DIRECTIVE
What lines in the listing below hold the string "none"? Please copy them out.

RECORDS SUPPLIED
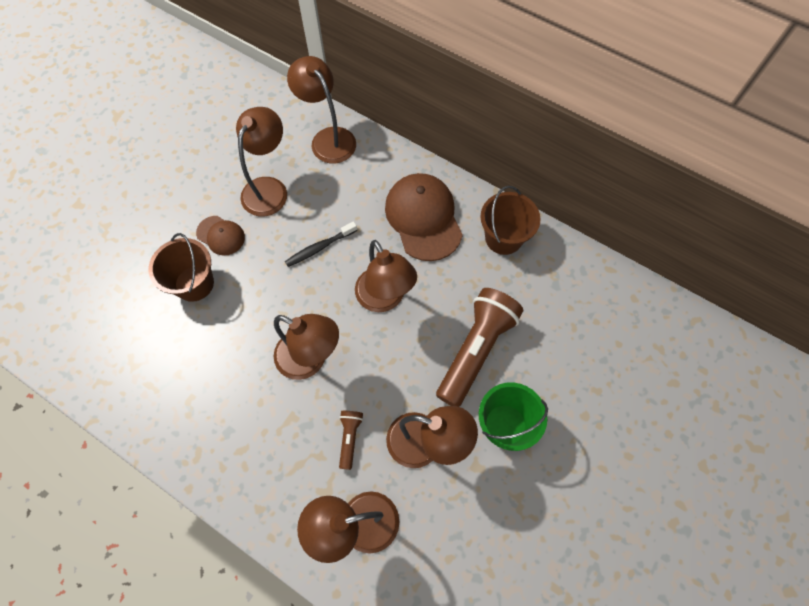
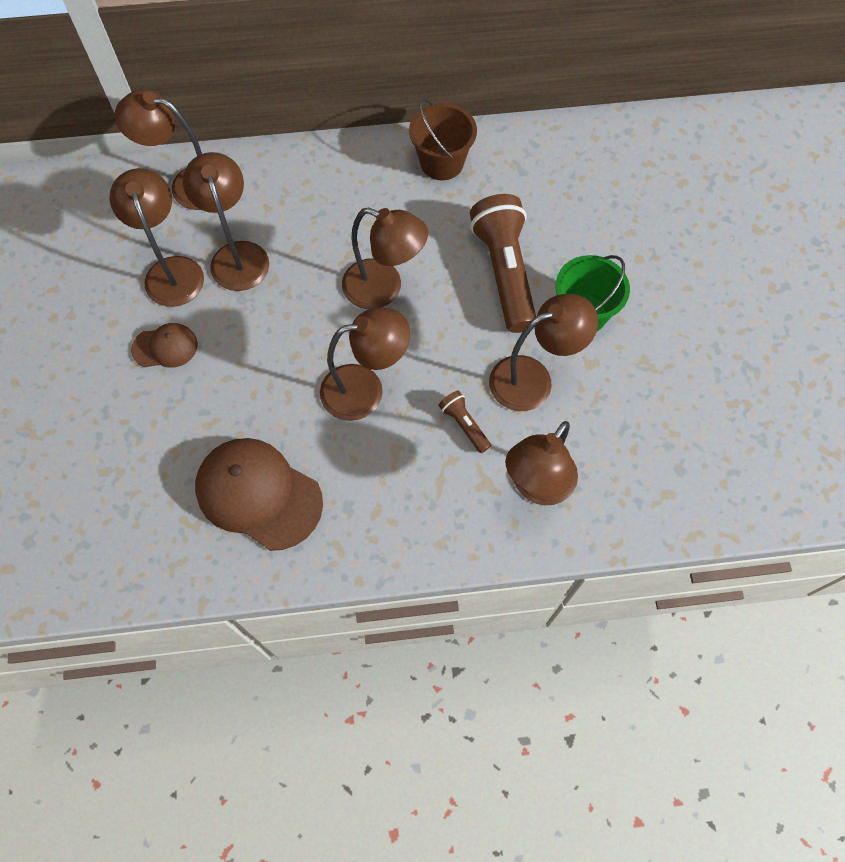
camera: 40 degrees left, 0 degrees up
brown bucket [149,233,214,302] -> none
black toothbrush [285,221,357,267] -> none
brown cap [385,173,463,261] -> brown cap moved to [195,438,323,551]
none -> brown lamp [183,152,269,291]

RESPONSE BOX
brown bucket [149,233,214,302] -> none
black toothbrush [285,221,357,267] -> none
none -> brown lamp [183,152,269,291]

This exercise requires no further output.